══ Supplied entries

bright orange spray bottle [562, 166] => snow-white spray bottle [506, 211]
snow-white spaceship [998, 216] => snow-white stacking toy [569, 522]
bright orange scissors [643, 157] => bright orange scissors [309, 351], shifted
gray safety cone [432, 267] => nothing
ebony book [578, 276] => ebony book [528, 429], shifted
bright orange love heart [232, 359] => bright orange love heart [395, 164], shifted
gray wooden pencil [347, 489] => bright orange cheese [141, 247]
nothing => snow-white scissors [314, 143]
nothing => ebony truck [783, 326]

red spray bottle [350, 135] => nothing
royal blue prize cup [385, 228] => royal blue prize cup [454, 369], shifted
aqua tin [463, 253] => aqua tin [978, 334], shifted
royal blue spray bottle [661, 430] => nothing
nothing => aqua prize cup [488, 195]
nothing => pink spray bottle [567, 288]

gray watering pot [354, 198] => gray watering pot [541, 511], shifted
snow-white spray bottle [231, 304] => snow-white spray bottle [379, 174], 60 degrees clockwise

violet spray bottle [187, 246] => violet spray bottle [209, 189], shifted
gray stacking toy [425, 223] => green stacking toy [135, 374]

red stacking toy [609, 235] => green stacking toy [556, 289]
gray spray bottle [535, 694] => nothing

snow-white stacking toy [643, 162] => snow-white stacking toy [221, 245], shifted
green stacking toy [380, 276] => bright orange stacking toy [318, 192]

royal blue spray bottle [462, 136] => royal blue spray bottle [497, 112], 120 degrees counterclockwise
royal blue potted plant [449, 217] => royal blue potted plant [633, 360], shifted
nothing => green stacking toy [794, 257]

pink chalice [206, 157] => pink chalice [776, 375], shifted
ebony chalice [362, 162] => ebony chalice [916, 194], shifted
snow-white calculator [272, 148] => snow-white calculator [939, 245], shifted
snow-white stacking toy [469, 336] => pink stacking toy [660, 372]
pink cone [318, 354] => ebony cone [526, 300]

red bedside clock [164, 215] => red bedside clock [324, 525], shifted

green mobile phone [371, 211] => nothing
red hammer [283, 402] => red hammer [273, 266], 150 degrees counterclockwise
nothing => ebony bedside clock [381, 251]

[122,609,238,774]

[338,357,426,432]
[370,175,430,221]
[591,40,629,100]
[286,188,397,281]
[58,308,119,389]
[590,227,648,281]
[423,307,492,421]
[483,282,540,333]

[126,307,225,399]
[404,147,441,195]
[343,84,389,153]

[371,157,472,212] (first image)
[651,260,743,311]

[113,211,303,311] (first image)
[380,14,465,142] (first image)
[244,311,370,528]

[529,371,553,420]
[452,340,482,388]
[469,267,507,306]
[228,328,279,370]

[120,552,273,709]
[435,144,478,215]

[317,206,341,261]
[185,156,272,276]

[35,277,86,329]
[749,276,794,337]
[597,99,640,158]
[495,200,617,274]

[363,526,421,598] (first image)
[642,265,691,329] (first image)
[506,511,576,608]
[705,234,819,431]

════

[Exercise description]:
Return every entry exactly; no line may be missing.

[Result of the exercise]:
bright orange spray bottle [562, 166] => snow-white spray bottle [506, 211]
snow-white spaceship [998, 216] => snow-white stacking toy [569, 522]
bright orange scissors [643, 157] => bright orange scissors [309, 351], shifted
gray safety cone [432, 267] => nothing
ebony book [578, 276] => ebony book [528, 429], shifted
bright orange love heart [232, 359] => bright orange love heart [395, 164], shifted
gray wooden pencil [347, 489] => bright orange cheese [141, 247]
nothing => snow-white scissors [314, 143]
nothing => ebony truck [783, 326]

red spray bottle [350, 135] => nothing
royal blue prize cup [385, 228] => royal blue prize cup [454, 369], shifted
aqua tin [463, 253] => aqua tin [978, 334], shifted
royal blue spray bottle [661, 430] => nothing
nothing => aqua prize cup [488, 195]
nothing => pink spray bottle [567, 288]

gray watering pot [354, 198] => gray watering pot [541, 511], shifted
snow-white spray bottle [231, 304] => snow-white spray bottle [379, 174], 60 degrees clockwise

violet spray bottle [187, 246] => violet spray bottle [209, 189], shifted
gray stacking toy [425, 223] => green stacking toy [135, 374]

red stacking toy [609, 235] => green stacking toy [556, 289]
gray spray bottle [535, 694] => nothing

snow-white stacking toy [643, 162] => snow-white stacking toy [221, 245], shifted
green stacking toy [380, 276] => bright orange stacking toy [318, 192]

royal blue spray bottle [462, 136] => royal blue spray bottle [497, 112], 120 degrees counterclockwise
royal blue potted plant [449, 217] => royal blue potted plant [633, 360], shifted
nothing => green stacking toy [794, 257]

pink chalice [206, 157] => pink chalice [776, 375], shifted
ebony chalice [362, 162] => ebony chalice [916, 194], shifted
snow-white calculator [272, 148] => snow-white calculator [939, 245], shifted
snow-white stacking toy [469, 336] => pink stacking toy [660, 372]
pink cone [318, 354] => ebony cone [526, 300]

red bedside clock [164, 215] => red bedside clock [324, 525], shifted

green mobile phone [371, 211] => nothing
red hammer [283, 402] => red hammer [273, 266], 150 degrees counterclockwise
nothing => ebony bedside clock [381, 251]

[122,609,238,774]

[338,357,426,432]
[370,175,430,221]
[591,40,629,100]
[286,188,397,281]
[58,308,119,389]
[590,227,648,281]
[423,307,492,421]
[483,282,540,333]

[126,307,225,399]
[404,147,441,195]
[343,84,389,153]

[371,157,472,212] (first image)
[651,260,743,311]

[113,211,303,311] (first image)
[380,14,465,142] (first image)
[244,311,370,528]

[529,371,553,420]
[452,340,482,388]
[469,267,507,306]
[228,328,279,370]

[120,552,273,709]
[435,144,478,215]

[317,206,341,261]
[185,156,272,276]

[35,277,86,329]
[749,276,794,337]
[597,99,640,158]
[495,200,617,274]

[363,526,421,598] (first image)
[642,265,691,329] (first image)
[506,511,576,608]
[705,234,819,431]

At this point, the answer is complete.